Work request.
Copy each line exactly, starting with the one that contains "(biały) (no. 1" and stopping after the last line of the material below, with nothing else.

Dataset excerpt.
* * * *
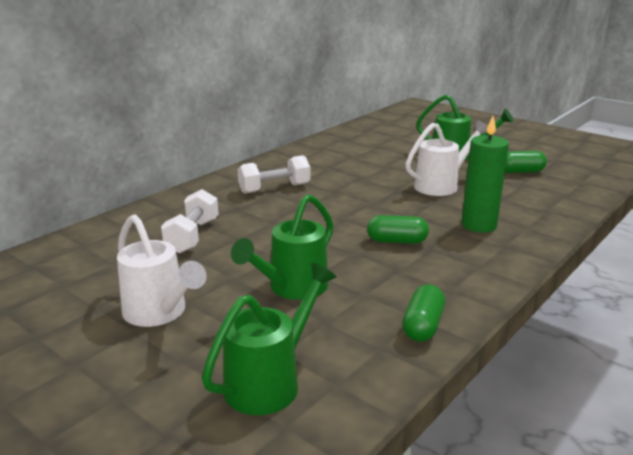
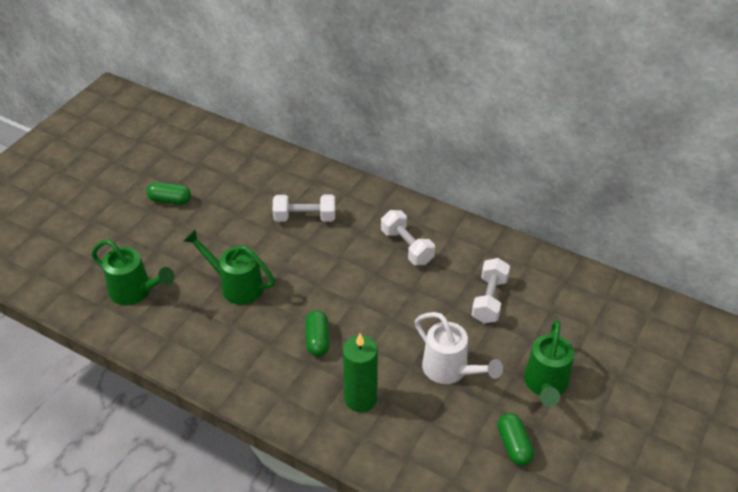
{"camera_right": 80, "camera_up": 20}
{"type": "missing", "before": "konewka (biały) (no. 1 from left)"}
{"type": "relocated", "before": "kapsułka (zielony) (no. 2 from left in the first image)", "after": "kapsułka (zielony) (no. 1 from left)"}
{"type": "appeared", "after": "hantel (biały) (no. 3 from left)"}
* * * *
Answer to this problem.
{"type": "missing", "before": "konewka (biały) (no. 1 from left)"}
{"type": "relocated", "before": "kapsułka (zielony) (no. 2 from left in the first image)", "after": "kapsułka (zielony) (no. 1 from left)"}
{"type": "appeared", "after": "hantel (biały) (no. 3 from left)"}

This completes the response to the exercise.